• Material for this task
-=-=-

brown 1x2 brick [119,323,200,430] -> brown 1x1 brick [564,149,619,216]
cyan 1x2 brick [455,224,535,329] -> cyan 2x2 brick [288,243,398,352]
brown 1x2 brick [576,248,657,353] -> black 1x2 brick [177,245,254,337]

-=-=-

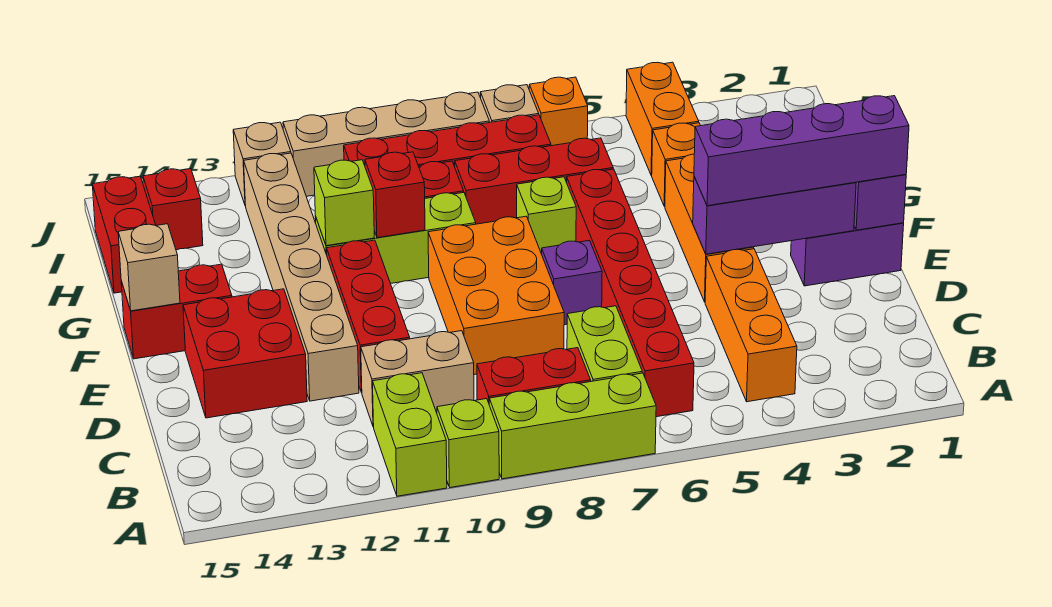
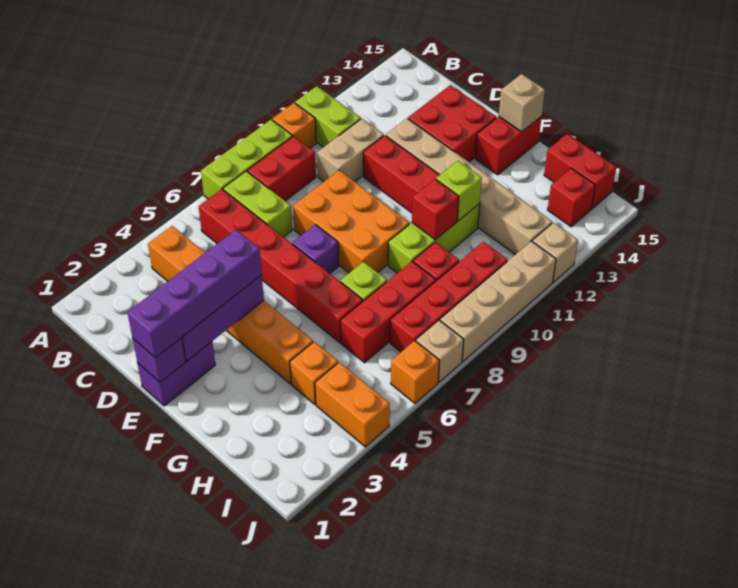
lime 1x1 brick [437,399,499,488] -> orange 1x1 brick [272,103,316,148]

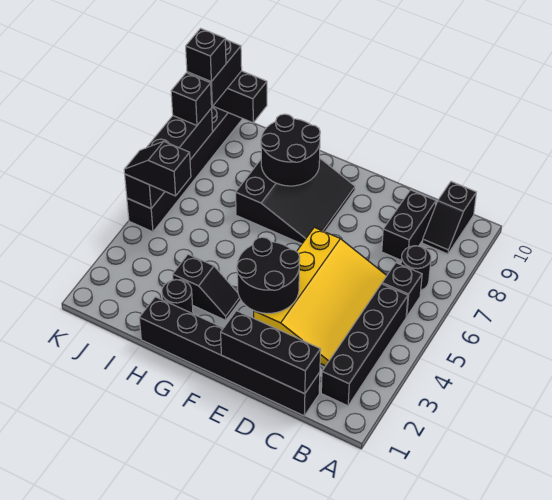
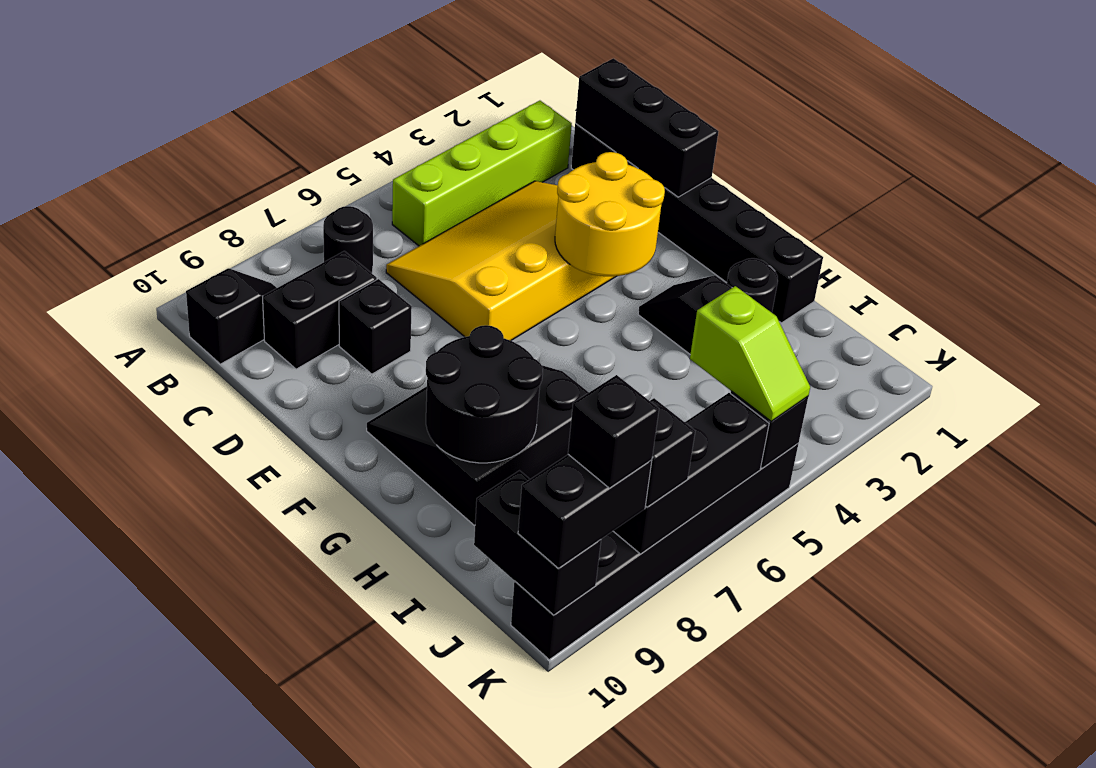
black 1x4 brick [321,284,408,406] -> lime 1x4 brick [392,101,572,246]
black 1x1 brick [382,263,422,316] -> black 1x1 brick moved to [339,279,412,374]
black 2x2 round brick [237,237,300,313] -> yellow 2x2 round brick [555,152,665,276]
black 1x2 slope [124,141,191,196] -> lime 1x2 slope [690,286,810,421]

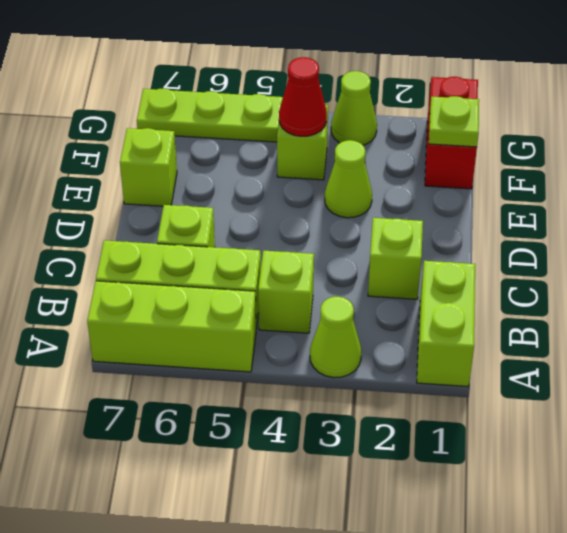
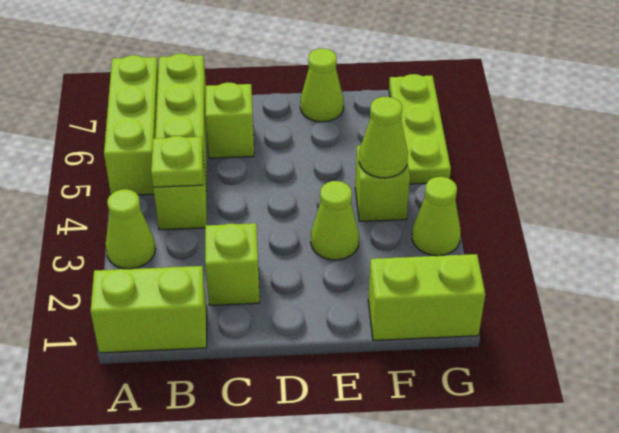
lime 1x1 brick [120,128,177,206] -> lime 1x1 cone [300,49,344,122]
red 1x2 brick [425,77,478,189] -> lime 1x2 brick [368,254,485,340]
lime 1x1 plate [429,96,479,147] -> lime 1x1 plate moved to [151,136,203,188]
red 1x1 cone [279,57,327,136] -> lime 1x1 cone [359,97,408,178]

-=-=-

• Problem details
To complete this exercise, transcribe exactly the lines above from the one that holds "black 1x1 brick [382,263,422,316]" through the one that holds "lime 1x1 brick [120,128,177,206]". Pictures stay out.

• Completed exercise
black 1x1 brick [382,263,422,316] -> black 1x1 brick moved to [339,279,412,374]
black 2x2 round brick [237,237,300,313] -> yellow 2x2 round brick [555,152,665,276]
black 1x2 slope [124,141,191,196] -> lime 1x2 slope [690,286,810,421]

lime 1x1 brick [120,128,177,206] -> lime 1x1 cone [300,49,344,122]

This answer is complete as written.